WHAT YOU HAVE TO DO
Give the following records again in full and without alteration.

------------------------------

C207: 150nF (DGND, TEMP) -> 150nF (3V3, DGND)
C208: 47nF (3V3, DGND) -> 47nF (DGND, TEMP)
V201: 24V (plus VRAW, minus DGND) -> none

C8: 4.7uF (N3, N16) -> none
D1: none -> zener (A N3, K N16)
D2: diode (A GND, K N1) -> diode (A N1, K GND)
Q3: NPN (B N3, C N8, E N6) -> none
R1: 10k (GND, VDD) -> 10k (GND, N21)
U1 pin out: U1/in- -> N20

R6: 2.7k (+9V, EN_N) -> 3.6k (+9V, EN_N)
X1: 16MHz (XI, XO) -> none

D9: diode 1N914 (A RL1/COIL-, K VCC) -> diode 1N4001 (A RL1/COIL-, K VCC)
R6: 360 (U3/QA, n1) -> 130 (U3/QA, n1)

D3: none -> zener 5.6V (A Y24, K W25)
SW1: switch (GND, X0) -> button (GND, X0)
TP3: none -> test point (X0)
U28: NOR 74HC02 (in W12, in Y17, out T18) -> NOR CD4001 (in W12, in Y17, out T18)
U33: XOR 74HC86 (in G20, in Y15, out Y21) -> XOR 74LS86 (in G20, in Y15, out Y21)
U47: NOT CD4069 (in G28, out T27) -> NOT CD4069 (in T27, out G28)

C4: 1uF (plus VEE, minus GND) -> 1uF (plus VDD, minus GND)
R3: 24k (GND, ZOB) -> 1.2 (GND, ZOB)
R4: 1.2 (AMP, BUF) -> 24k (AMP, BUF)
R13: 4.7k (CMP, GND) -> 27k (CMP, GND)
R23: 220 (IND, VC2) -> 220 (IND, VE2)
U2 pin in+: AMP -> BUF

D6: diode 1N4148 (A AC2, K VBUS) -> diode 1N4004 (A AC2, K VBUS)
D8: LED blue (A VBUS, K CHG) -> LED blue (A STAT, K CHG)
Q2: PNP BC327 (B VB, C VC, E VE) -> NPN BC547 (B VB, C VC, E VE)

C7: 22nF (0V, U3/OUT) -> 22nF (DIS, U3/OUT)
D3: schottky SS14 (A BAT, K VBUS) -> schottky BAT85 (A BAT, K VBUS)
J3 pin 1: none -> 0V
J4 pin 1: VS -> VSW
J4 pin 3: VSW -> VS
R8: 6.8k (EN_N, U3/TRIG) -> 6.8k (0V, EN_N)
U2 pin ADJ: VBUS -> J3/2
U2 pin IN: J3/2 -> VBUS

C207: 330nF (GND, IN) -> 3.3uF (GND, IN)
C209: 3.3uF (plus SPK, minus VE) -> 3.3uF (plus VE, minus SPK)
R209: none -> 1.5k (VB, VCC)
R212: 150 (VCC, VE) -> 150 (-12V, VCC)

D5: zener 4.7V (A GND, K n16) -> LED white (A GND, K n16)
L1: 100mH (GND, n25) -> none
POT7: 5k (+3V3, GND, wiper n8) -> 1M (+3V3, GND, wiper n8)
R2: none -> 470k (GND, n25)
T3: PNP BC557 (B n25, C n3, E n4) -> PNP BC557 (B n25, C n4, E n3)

------------------------------

OUTPUT FOR THIS TASK
C207: 150nF (DGND, TEMP) -> 150nF (3V3, DGND)
C208: 47nF (3V3, DGND) -> 47nF (DGND, TEMP)
V201: 24V (plus VRAW, minus DGND) -> none

C8: 4.7uF (N3, N16) -> none
D1: none -> zener (A N3, K N16)
D2: diode (A GND, K N1) -> diode (A N1, K GND)
Q3: NPN (B N3, C N8, E N6) -> none
R1: 10k (GND, VDD) -> 10k (GND, N21)
U1 pin out: U1/in- -> N20

R6: 2.7k (+9V, EN_N) -> 3.6k (+9V, EN_N)
X1: 16MHz (XI, XO) -> none

D9: diode 1N914 (A RL1/COIL-, K VCC) -> diode 1N4001 (A RL1/COIL-, K VCC)
R6: 360 (U3/QA, n1) -> 130 (U3/QA, n1)

D3: none -> zener 5.6V (A Y24, K W25)
SW1: switch (GND, X0) -> button (GND, X0)
TP3: none -> test point (X0)
U28: NOR 74HC02 (in W12, in Y17, out T18) -> NOR CD4001 (in W12, in Y17, out T18)
U33: XOR 74HC86 (in G20, in Y15, out Y21) -> XOR 74LS86 (in G20, in Y15, out Y21)
U47: NOT CD4069 (in G28, out T27) -> NOT CD4069 (in T27, out G28)

C4: 1uF (plus VEE, minus GND) -> 1uF (plus VDD, minus GND)
R3: 24k (GND, ZOB) -> 1.2 (GND, ZOB)
R4: 1.2 (AMP, BUF) -> 24k (AMP, BUF)
R13: 4.7k (CMP, GND) -> 27k (CMP, GND)
R23: 220 (IND, VC2) -> 220 (IND, VE2)
U2 pin in+: AMP -> BUF

D6: diode 1N4148 (A AC2, K VBUS) -> diode 1N4004 (A AC2, K VBUS)
D8: LED blue (A VBUS, K CHG) -> LED blue (A STAT, K CHG)
Q2: PNP BC327 (B VB, C VC, E VE) -> NPN BC547 (B VB, C VC, E VE)

C7: 22nF (0V, U3/OUT) -> 22nF (DIS, U3/OUT)
D3: schottky SS14 (A BAT, K VBUS) -> schottky BAT85 (A BAT, K VBUS)
J3 pin 1: none -> 0V
J4 pin 1: VS -> VSW
J4 pin 3: VSW -> VS
R8: 6.8k (EN_N, U3/TRIG) -> 6.8k (0V, EN_N)
U2 pin ADJ: VBUS -> J3/2
U2 pin IN: J3/2 -> VBUS

C207: 330nF (GND, IN) -> 3.3uF (GND, IN)
C209: 3.3uF (plus SPK, minus VE) -> 3.3uF (plus VE, minus SPK)
R209: none -> 1.5k (VB, VCC)
R212: 150 (VCC, VE) -> 150 (-12V, VCC)

D5: zener 4.7V (A GND, K n16) -> LED white (A GND, K n16)
L1: 100mH (GND, n25) -> none
POT7: 5k (+3V3, GND, wiper n8) -> 1M (+3V3, GND, wiper n8)
R2: none -> 470k (GND, n25)
T3: PNP BC557 (B n25, C n3, E n4) -> PNP BC557 (B n25, C n4, E n3)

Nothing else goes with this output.